**PROBLEM:** Return each line of the entries below that contains the string "viewer", treating uppercase and lowercase letters as different.

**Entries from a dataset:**
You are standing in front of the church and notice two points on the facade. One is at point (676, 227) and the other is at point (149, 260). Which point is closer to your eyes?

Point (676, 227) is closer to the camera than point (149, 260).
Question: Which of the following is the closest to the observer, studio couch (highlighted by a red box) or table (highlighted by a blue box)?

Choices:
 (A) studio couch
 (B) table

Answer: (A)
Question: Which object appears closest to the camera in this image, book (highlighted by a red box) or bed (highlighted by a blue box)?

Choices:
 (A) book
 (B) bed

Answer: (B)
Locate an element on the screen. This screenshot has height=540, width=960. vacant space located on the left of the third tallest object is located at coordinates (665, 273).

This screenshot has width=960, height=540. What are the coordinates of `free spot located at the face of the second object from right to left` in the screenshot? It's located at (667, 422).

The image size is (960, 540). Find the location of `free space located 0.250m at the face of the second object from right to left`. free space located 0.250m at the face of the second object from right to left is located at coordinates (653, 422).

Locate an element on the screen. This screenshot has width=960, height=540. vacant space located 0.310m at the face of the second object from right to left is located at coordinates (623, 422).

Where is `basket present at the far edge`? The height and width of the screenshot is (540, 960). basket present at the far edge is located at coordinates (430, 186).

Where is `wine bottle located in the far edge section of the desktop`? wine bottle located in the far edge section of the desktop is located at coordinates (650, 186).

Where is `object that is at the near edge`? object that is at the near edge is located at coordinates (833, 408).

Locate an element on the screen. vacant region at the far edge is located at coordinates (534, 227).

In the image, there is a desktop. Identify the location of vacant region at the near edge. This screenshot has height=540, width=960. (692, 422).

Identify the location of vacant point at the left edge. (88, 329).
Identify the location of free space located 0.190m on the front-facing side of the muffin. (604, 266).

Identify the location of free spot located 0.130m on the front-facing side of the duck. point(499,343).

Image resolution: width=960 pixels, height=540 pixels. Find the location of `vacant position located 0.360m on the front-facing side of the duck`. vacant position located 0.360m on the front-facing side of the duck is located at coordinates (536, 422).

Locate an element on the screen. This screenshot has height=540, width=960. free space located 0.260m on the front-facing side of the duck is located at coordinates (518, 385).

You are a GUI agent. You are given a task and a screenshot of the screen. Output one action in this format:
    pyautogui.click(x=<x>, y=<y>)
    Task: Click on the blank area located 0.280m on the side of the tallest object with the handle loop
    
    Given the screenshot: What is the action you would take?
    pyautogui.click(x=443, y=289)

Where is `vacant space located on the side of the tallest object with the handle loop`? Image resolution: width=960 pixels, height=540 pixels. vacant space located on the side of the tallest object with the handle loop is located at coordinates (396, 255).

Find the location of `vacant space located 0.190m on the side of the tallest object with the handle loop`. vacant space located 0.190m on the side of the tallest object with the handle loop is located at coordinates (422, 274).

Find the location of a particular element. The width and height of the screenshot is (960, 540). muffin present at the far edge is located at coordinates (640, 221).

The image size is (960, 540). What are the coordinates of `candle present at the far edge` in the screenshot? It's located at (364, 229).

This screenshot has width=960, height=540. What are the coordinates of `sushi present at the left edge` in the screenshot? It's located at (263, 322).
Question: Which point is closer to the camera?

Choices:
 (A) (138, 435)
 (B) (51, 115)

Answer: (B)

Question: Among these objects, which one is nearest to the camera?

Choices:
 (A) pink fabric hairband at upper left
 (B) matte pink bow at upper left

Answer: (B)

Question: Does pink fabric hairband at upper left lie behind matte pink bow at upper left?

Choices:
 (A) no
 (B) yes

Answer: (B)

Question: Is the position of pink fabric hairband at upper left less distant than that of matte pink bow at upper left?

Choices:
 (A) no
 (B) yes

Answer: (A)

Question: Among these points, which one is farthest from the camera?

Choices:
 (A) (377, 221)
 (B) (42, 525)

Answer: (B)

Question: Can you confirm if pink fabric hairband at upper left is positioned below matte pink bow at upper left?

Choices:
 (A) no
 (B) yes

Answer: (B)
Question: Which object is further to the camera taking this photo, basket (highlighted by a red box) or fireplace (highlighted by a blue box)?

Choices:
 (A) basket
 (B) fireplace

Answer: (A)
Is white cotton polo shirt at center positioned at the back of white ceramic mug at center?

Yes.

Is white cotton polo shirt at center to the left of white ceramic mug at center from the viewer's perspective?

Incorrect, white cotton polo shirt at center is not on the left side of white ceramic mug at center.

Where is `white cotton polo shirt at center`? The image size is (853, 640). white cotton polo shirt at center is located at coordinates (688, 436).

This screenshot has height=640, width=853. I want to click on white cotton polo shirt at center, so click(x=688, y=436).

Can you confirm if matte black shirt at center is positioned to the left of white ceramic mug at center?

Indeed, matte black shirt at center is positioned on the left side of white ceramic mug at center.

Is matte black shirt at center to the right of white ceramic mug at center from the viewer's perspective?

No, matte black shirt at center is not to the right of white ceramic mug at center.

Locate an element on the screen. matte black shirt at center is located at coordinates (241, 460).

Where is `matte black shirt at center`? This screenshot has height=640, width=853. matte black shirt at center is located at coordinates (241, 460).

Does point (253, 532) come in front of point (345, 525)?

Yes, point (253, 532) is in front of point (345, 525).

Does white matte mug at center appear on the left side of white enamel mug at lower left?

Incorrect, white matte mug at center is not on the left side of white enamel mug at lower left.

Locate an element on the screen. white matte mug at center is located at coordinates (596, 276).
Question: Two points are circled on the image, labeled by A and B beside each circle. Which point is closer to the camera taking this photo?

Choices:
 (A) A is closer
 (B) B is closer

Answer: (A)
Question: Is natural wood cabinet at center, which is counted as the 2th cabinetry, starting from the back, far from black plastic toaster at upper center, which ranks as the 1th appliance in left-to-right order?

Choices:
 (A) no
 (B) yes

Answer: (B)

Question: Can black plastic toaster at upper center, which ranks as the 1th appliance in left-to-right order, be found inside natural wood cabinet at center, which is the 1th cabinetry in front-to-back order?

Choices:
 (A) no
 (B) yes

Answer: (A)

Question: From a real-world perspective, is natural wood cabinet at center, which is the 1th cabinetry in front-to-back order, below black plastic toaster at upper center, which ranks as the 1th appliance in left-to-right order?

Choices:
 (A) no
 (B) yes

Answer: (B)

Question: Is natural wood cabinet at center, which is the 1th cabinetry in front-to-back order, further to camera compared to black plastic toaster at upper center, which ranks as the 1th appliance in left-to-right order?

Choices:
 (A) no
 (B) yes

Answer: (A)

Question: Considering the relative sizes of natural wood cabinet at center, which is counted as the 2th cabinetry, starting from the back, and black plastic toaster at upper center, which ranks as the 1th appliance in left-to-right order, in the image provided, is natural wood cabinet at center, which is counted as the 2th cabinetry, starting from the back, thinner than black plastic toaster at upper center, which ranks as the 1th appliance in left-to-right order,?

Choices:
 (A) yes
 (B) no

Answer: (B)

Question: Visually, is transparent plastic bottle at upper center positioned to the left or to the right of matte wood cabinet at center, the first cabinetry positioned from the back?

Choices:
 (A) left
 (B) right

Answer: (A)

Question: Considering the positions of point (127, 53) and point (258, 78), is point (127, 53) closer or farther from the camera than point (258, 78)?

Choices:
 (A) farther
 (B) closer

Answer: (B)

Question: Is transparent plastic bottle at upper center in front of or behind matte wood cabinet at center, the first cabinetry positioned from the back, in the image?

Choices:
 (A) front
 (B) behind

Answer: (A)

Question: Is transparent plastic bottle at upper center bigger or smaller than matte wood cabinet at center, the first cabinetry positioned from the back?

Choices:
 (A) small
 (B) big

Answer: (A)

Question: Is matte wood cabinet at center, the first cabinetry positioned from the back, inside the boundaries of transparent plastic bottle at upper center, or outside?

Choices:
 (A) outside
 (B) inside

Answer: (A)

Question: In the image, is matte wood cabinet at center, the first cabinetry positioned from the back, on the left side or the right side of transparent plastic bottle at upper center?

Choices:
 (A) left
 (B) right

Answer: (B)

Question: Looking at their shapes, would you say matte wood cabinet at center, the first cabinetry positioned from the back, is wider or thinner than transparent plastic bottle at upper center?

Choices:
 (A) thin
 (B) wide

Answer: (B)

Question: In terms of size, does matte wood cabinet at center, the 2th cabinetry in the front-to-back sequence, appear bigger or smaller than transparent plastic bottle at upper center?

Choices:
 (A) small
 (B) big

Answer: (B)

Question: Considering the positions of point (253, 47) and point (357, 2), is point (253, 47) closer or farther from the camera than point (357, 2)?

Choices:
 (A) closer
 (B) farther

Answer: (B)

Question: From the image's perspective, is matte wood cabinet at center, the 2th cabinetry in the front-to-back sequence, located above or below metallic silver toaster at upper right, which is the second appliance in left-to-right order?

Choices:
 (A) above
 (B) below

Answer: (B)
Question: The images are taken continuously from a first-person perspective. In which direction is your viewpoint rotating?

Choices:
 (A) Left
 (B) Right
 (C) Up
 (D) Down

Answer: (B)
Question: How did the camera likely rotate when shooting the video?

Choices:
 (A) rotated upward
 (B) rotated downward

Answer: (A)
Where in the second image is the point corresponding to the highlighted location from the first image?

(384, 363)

**CORRECT ANSWER:**
Is white cotton polo shirt at center to the left of white ceramic mug at center from the viewer's perspective?
Is matte black shirt at center to the right of white ceramic mug at center from the viewer's perspective?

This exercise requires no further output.